> _Source data_:
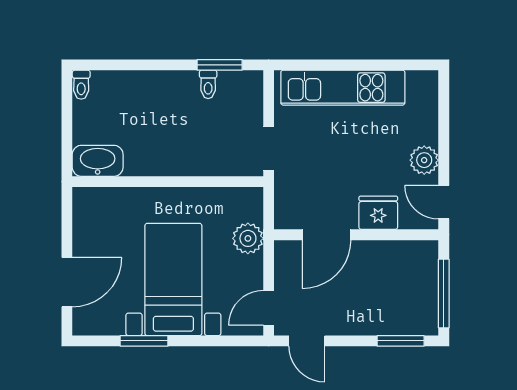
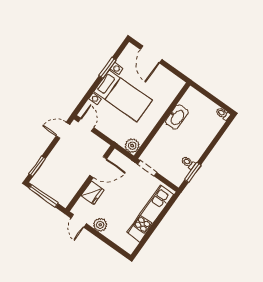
washbasin: (98, 161) -> (177, 117), moved
door: (444, 202) -> (79, 221), swing flipped
door: (327, 235) -> (98, 167), swing flipped
plant: (248, 238) -> (132, 146), moved

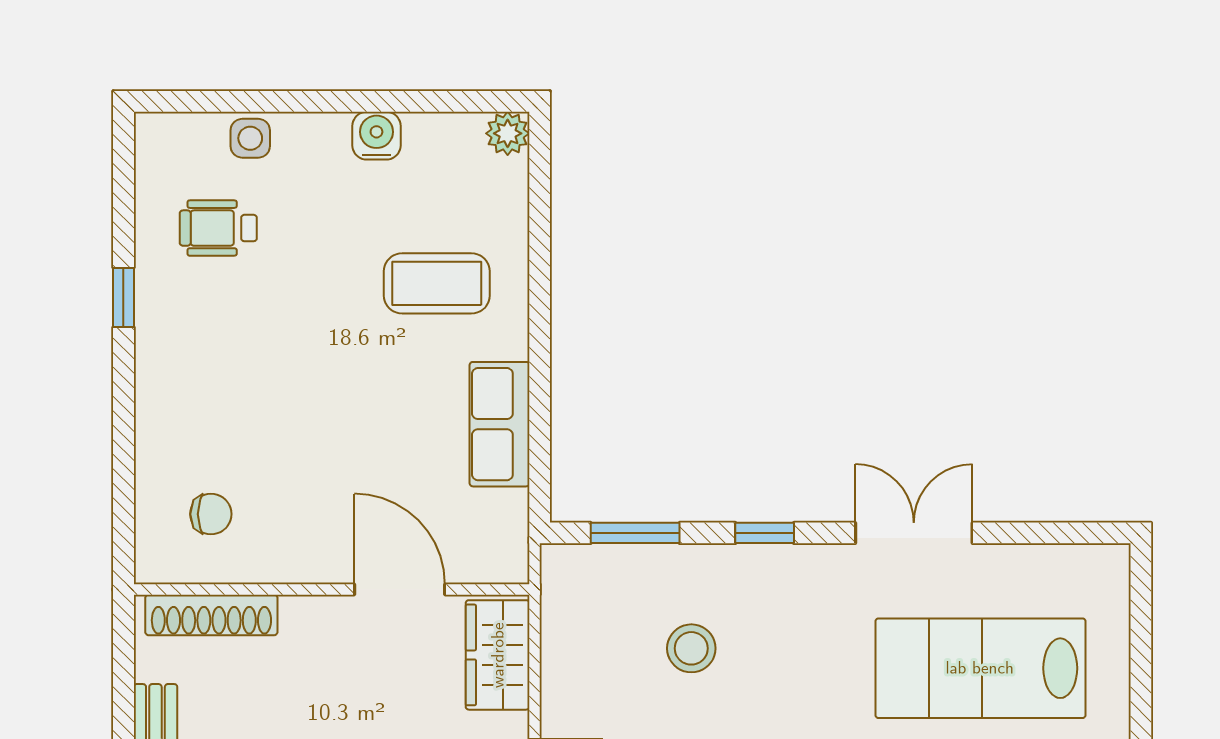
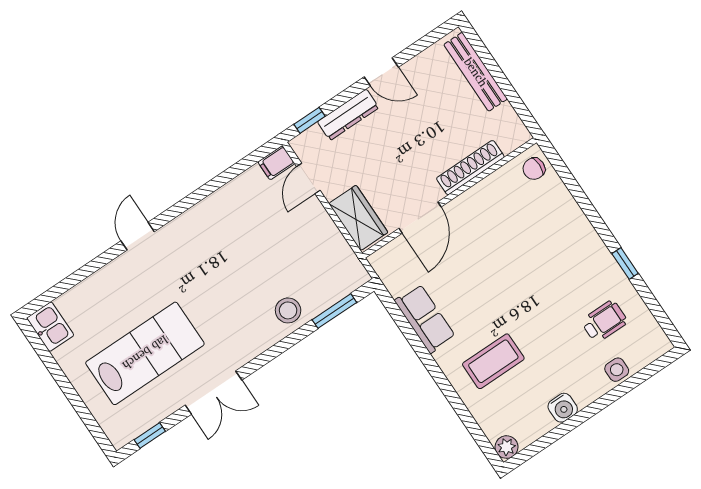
chair: (211, 514) -> (534, 169), moved
window: (765, 533) -> (150, 436), moved
door: (400, 589) -> (420, 218), hinge flipped
shoe rack: (211, 615) -> (470, 168), moved
stool: (691, 648) -> (288, 310), moved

> _Written task_:
From the material above, report how many lines contain the word "swing", giving only the number.

> _Reply to the task_:
2